_TASK STATEMENT_
Copy, word for word, each line of the data below from the first through the line containing "(551, 351) = (242, 368): blue", and stop there.

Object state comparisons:
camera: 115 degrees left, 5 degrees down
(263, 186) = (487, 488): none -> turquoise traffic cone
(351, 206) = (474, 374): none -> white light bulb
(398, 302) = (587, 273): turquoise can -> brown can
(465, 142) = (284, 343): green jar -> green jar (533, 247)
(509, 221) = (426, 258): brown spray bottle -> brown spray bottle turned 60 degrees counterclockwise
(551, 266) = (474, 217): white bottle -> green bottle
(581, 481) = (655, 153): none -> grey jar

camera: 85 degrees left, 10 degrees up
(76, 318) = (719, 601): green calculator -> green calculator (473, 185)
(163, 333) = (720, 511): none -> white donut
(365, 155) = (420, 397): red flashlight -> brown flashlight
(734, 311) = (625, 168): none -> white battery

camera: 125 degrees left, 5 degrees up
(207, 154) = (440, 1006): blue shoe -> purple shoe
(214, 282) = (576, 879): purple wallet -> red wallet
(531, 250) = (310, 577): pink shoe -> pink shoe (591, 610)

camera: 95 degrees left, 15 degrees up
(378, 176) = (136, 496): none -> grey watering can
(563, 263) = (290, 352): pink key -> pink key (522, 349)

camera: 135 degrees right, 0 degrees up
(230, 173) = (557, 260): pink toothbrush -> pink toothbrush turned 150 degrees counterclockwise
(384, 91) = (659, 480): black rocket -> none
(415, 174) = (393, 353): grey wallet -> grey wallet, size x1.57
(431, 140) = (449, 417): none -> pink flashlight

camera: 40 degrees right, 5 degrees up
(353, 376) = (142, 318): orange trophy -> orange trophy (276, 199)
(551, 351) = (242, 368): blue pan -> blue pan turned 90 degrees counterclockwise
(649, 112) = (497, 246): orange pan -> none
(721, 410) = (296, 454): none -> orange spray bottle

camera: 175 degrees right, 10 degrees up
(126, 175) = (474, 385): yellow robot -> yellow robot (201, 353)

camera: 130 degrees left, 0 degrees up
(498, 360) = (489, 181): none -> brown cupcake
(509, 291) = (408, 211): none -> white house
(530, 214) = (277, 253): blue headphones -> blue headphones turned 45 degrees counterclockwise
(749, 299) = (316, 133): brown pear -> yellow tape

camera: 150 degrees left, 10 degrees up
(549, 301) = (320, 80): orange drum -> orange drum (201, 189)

_RESPONSE AREA_
camera: 115 degrees left, 5 degrees down
(263, 186) = (487, 488): none -> turquoise traffic cone
(351, 206) = (474, 374): none -> white light bulb
(398, 302) = (587, 273): turquoise can -> brown can
(465, 142) = (284, 343): green jar -> green jar (533, 247)
(509, 221) = (426, 258): brown spray bottle -> brown spray bottle turned 60 degrees counterclockwise
(551, 266) = (474, 217): white bottle -> green bottle
(581, 481) = (655, 153): none -> grey jar

camera: 85 degrees left, 10 degrees up
(76, 318) = (719, 601): green calculator -> green calculator (473, 185)
(163, 333) = (720, 511): none -> white donut
(365, 155) = (420, 397): red flashlight -> brown flashlight
(734, 311) = (625, 168): none -> white battery

camera: 125 degrees left, 5 degrees up
(207, 154) = (440, 1006): blue shoe -> purple shoe
(214, 282) = (576, 879): purple wallet -> red wallet
(531, 250) = (310, 577): pink shoe -> pink shoe (591, 610)

camera: 95 degrees left, 15 degrees up
(378, 176) = (136, 496): none -> grey watering can
(563, 263) = (290, 352): pink key -> pink key (522, 349)

camera: 135 degrees right, 0 degrees up
(230, 173) = (557, 260): pink toothbrush -> pink toothbrush turned 150 degrees counterclockwise
(384, 91) = (659, 480): black rocket -> none
(415, 174) = (393, 353): grey wallet -> grey wallet, size x1.57
(431, 140) = (449, 417): none -> pink flashlight

camera: 40 degrees right, 5 degrees up
(353, 376) = (142, 318): orange trophy -> orange trophy (276, 199)
(551, 351) = (242, 368): blue pan -> blue pan turned 90 degrees counterclockwise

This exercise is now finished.